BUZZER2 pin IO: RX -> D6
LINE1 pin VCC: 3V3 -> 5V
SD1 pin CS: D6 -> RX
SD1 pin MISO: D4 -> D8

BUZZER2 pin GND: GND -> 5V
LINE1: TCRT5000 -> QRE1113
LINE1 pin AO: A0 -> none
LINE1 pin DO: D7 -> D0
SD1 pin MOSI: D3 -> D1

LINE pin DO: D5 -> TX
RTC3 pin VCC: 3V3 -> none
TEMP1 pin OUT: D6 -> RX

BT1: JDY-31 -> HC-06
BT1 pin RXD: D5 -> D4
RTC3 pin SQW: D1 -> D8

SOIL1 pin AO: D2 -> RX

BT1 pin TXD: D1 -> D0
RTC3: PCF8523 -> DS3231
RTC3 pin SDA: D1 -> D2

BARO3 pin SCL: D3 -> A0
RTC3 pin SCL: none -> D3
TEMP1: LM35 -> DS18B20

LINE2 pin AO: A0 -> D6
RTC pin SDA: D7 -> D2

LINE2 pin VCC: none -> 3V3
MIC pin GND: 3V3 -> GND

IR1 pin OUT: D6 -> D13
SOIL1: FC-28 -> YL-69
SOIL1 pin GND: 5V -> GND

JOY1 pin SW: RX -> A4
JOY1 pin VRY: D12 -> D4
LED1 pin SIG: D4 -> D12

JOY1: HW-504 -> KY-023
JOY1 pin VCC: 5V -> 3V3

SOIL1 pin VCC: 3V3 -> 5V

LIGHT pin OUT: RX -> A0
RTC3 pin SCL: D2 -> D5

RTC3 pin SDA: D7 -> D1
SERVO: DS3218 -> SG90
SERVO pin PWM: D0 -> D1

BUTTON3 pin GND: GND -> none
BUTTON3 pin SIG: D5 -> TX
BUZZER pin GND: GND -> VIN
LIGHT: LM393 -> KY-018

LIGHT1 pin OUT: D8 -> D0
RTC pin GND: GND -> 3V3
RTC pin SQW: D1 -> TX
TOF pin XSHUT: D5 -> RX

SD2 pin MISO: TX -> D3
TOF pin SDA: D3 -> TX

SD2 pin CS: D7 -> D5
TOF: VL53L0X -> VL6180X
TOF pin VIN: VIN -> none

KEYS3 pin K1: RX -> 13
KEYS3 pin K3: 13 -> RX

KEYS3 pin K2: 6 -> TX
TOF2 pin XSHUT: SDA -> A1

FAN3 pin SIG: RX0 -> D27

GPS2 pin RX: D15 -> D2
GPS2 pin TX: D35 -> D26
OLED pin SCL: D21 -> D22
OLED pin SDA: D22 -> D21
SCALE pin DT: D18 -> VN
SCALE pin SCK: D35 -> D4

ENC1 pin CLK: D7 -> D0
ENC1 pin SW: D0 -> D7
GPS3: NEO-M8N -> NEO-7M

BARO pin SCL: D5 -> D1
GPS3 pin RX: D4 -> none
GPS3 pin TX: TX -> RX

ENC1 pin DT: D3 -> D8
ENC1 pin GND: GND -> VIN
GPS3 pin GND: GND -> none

DIRECTIONS FOR THIS TASK:
Transcribe, exactly and completely, all of the entries.

OUTPUT OF THE TASK:
BUZZER2 pin IO: RX -> D6
LINE1 pin VCC: 3V3 -> 5V
SD1 pin CS: D6 -> RX
SD1 pin MISO: D4 -> D8

BUZZER2 pin GND: GND -> 5V
LINE1: TCRT5000 -> QRE1113
LINE1 pin AO: A0 -> none
LINE1 pin DO: D7 -> D0
SD1 pin MOSI: D3 -> D1

LINE pin DO: D5 -> TX
RTC3 pin VCC: 3V3 -> none
TEMP1 pin OUT: D6 -> RX

BT1: JDY-31 -> HC-06
BT1 pin RXD: D5 -> D4
RTC3 pin SQW: D1 -> D8

SOIL1 pin AO: D2 -> RX

BT1 pin TXD: D1 -> D0
RTC3: PCF8523 -> DS3231
RTC3 pin SDA: D1 -> D2

BARO3 pin SCL: D3 -> A0
RTC3 pin SCL: none -> D3
TEMP1: LM35 -> DS18B20

LINE2 pin AO: A0 -> D6
RTC pin SDA: D7 -> D2

LINE2 pin VCC: none -> 3V3
MIC pin GND: 3V3 -> GND

IR1 pin OUT: D6 -> D13
SOIL1: FC-28 -> YL-69
SOIL1 pin GND: 5V -> GND

JOY1 pin SW: RX -> A4
JOY1 pin VRY: D12 -> D4
LED1 pin SIG: D4 -> D12

JOY1: HW-504 -> KY-023
JOY1 pin VCC: 5V -> 3V3

SOIL1 pin VCC: 3V3 -> 5V

LIGHT pin OUT: RX -> A0
RTC3 pin SCL: D2 -> D5

RTC3 pin SDA: D7 -> D1
SERVO: DS3218 -> SG90
SERVO pin PWM: D0 -> D1

BUTTON3 pin GND: GND -> none
BUTTON3 pin SIG: D5 -> TX
BUZZER pin GND: GND -> VIN
LIGHT: LM393 -> KY-018

LIGHT1 pin OUT: D8 -> D0
RTC pin GND: GND -> 3V3
RTC pin SQW: D1 -> TX
TOF pin XSHUT: D5 -> RX

SD2 pin MISO: TX -> D3
TOF pin SDA: D3 -> TX

SD2 pin CS: D7 -> D5
TOF: VL53L0X -> VL6180X
TOF pin VIN: VIN -> none

KEYS3 pin K1: RX -> 13
KEYS3 pin K3: 13 -> RX

KEYS3 pin K2: 6 -> TX
TOF2 pin XSHUT: SDA -> A1

FAN3 pin SIG: RX0 -> D27

GPS2 pin RX: D15 -> D2
GPS2 pin TX: D35 -> D26
OLED pin SCL: D21 -> D22
OLED pin SDA: D22 -> D21
SCALE pin DT: D18 -> VN
SCALE pin SCK: D35 -> D4

ENC1 pin CLK: D7 -> D0
ENC1 pin SW: D0 -> D7
GPS3: NEO-M8N -> NEO-7M

BARO pin SCL: D5 -> D1
GPS3 pin RX: D4 -> none
GPS3 pin TX: TX -> RX

ENC1 pin DT: D3 -> D8
ENC1 pin GND: GND -> VIN
GPS3 pin GND: GND -> none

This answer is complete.